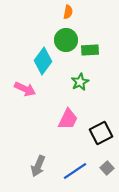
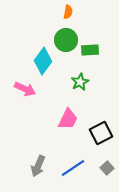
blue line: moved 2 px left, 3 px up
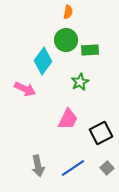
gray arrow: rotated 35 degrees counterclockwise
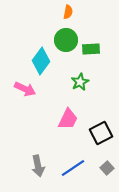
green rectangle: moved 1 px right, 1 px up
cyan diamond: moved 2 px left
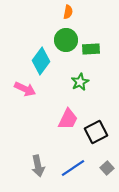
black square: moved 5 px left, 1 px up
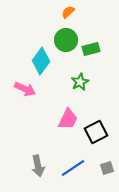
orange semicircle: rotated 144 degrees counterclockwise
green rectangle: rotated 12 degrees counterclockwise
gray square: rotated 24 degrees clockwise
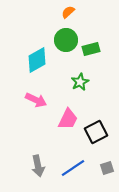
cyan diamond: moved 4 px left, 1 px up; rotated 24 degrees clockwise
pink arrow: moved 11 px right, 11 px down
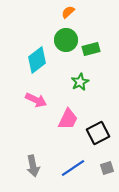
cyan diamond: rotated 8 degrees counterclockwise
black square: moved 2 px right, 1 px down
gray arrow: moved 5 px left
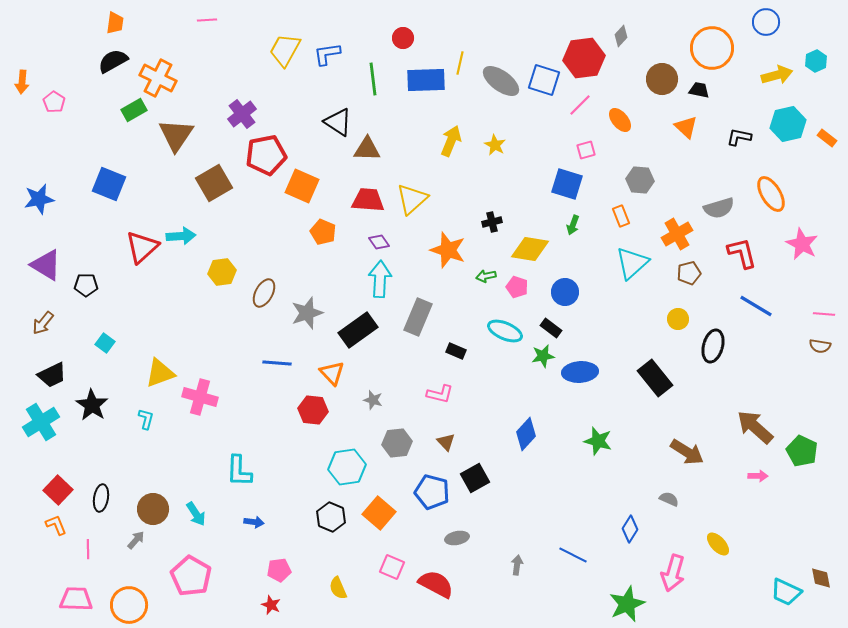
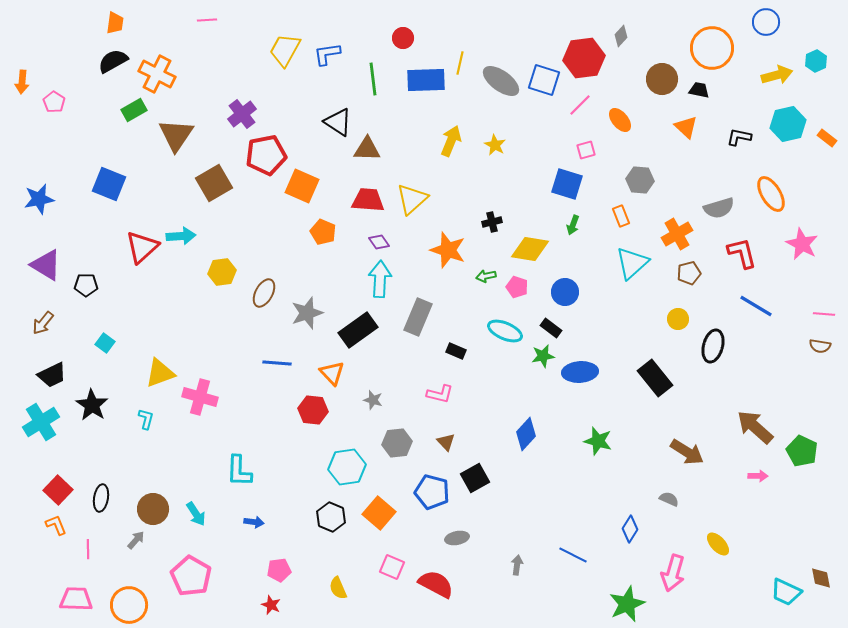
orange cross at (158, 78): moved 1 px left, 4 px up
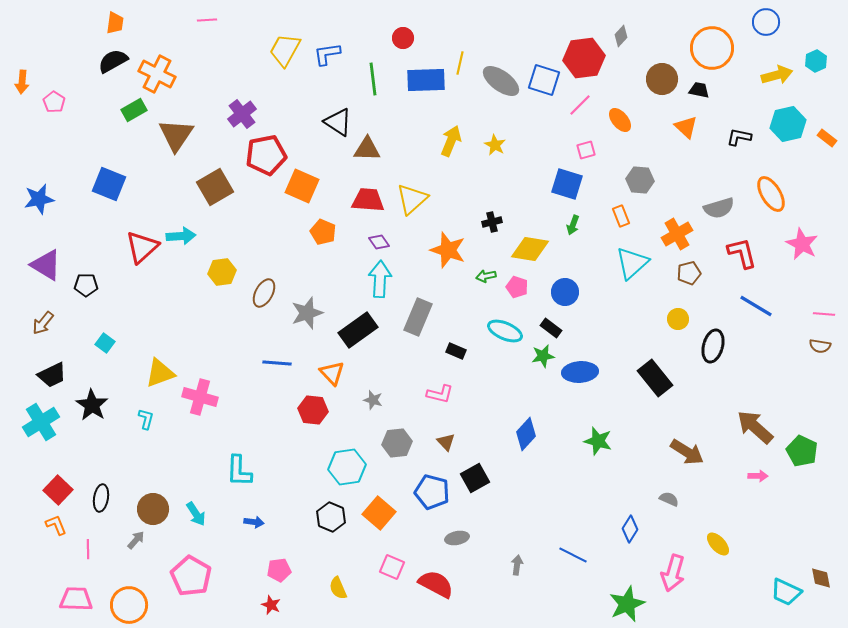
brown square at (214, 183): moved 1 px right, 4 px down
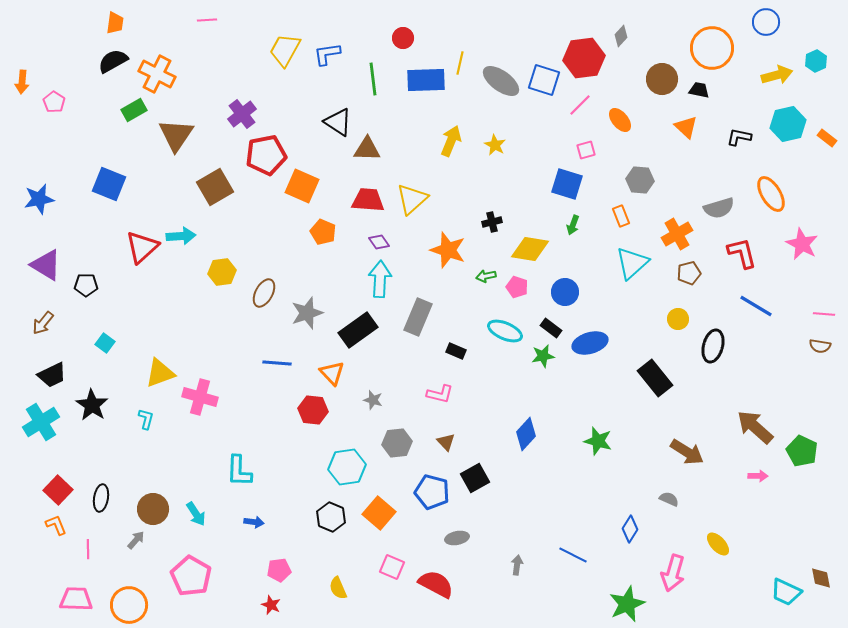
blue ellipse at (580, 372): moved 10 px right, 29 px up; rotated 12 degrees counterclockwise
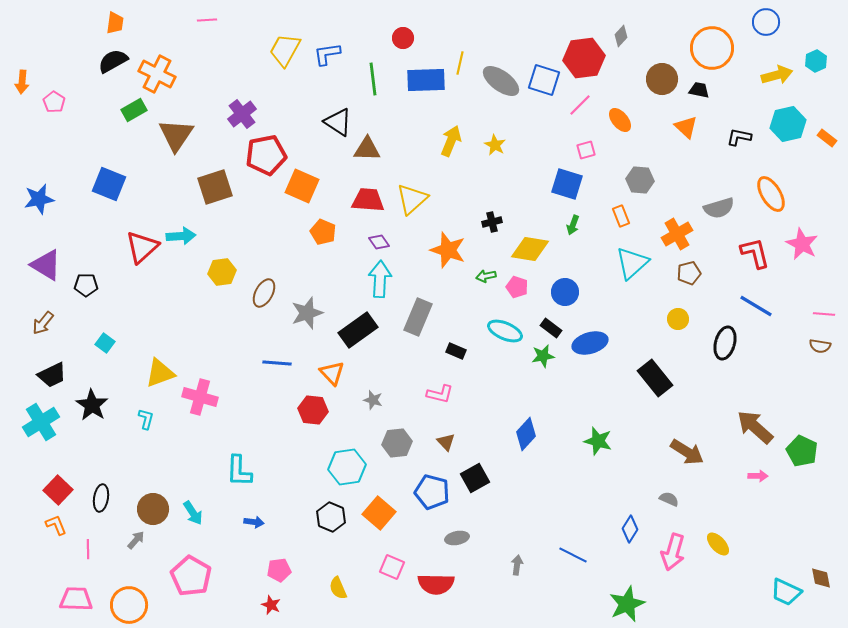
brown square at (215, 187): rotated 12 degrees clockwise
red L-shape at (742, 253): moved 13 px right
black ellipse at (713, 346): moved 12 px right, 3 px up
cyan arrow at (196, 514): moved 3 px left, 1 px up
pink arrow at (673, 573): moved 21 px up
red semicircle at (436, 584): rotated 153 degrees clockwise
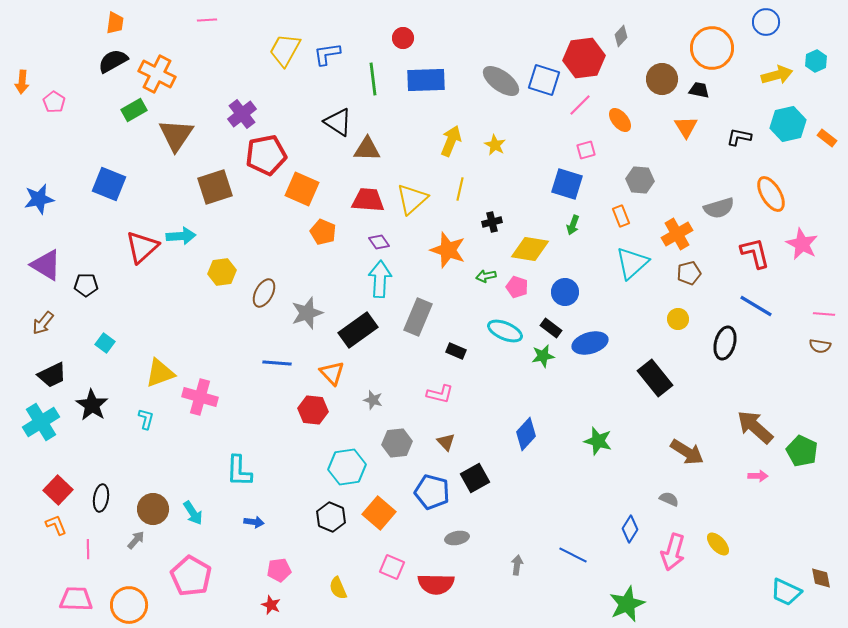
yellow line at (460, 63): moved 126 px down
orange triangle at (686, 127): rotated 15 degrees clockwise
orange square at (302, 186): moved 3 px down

*-*-*

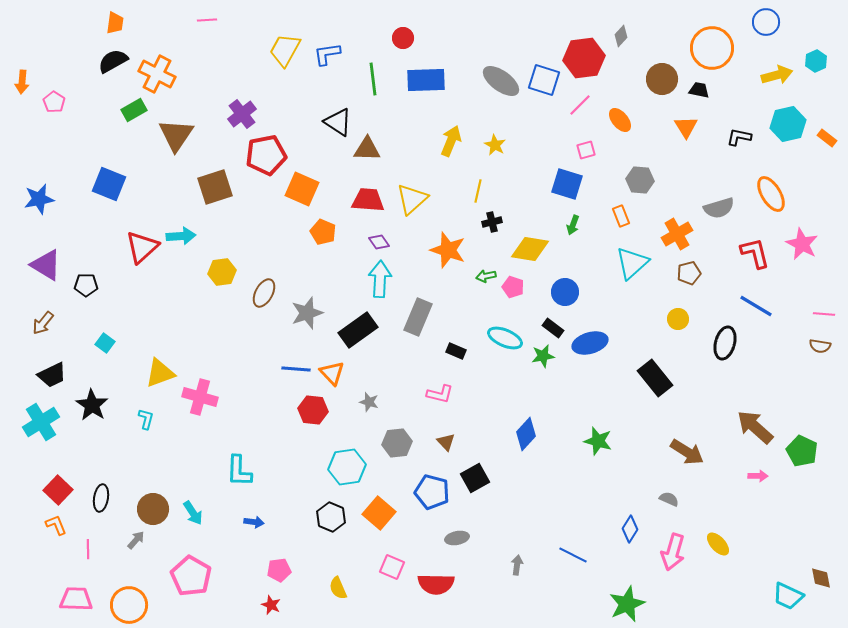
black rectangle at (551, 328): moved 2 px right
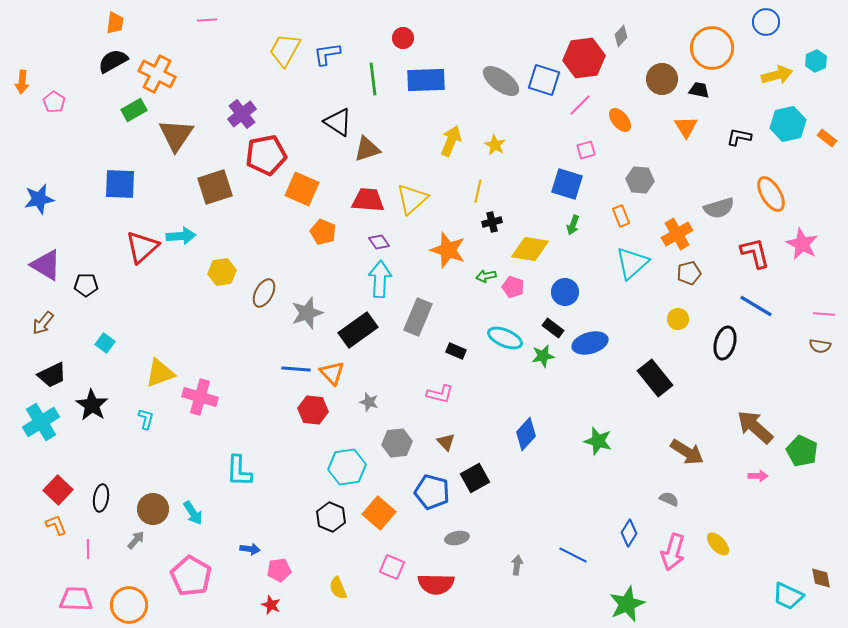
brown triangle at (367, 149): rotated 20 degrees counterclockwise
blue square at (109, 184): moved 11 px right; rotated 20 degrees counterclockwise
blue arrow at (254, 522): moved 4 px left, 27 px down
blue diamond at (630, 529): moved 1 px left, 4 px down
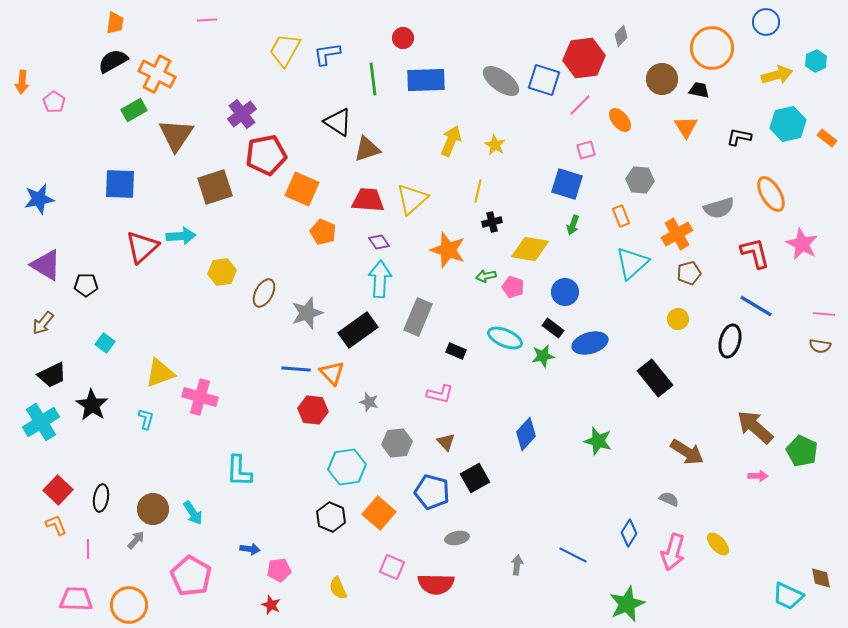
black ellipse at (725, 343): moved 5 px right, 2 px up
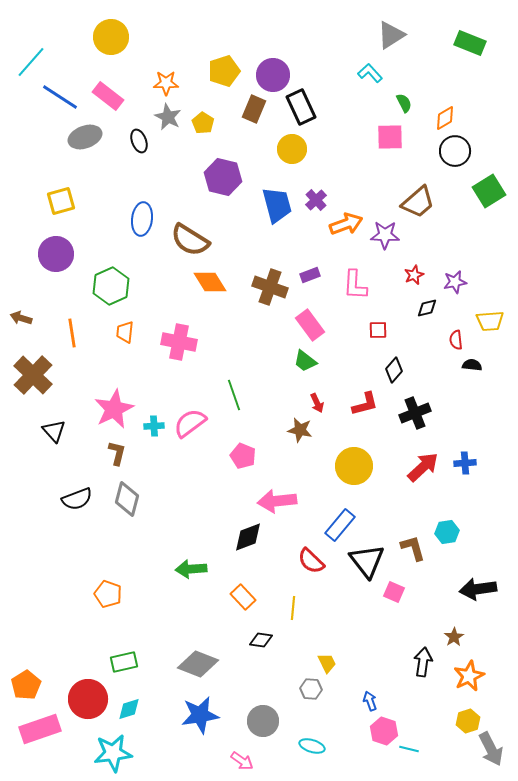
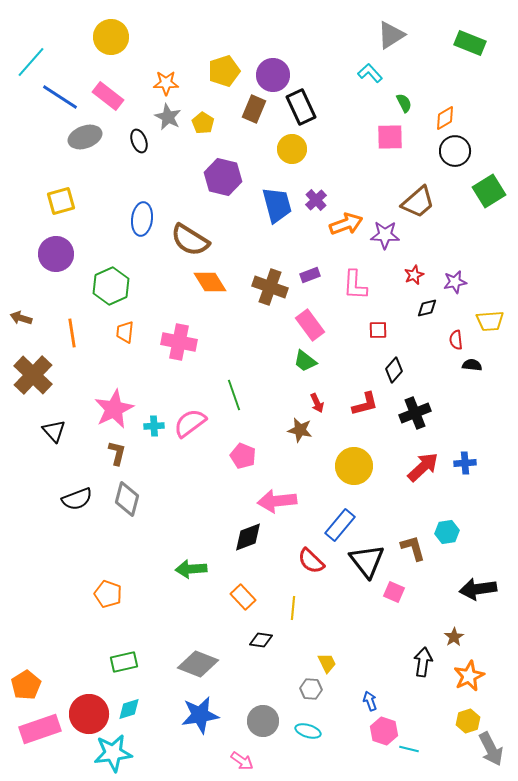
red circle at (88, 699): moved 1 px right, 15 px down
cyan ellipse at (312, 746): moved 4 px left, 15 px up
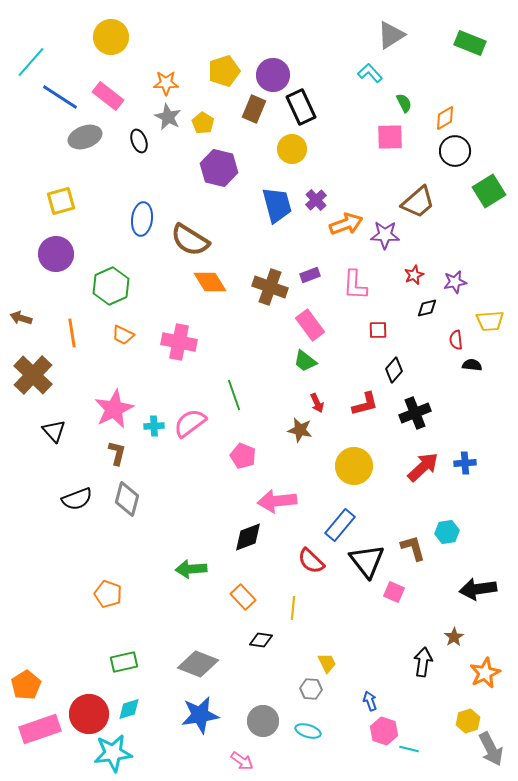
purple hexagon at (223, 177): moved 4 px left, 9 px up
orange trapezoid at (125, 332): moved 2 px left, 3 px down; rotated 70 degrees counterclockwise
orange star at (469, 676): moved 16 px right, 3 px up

*-*-*

Reproduce the part of the data above that opens with the line containing "brown square at (214, 183): moved" and closes with the line containing "red semicircle at". Omit the pictures from your answer.

## [Final result]
brown square at (214, 183): moved 1 px right, 4 px down
blue ellipse at (580, 372): moved 10 px right, 29 px up; rotated 12 degrees counterclockwise
brown square at (215, 187): rotated 12 degrees clockwise
red L-shape at (742, 253): moved 13 px right
black ellipse at (713, 346): moved 12 px right, 3 px up
cyan arrow at (196, 514): moved 3 px left, 1 px up
pink arrow at (673, 573): moved 21 px up
red semicircle at (436, 584): rotated 153 degrees clockwise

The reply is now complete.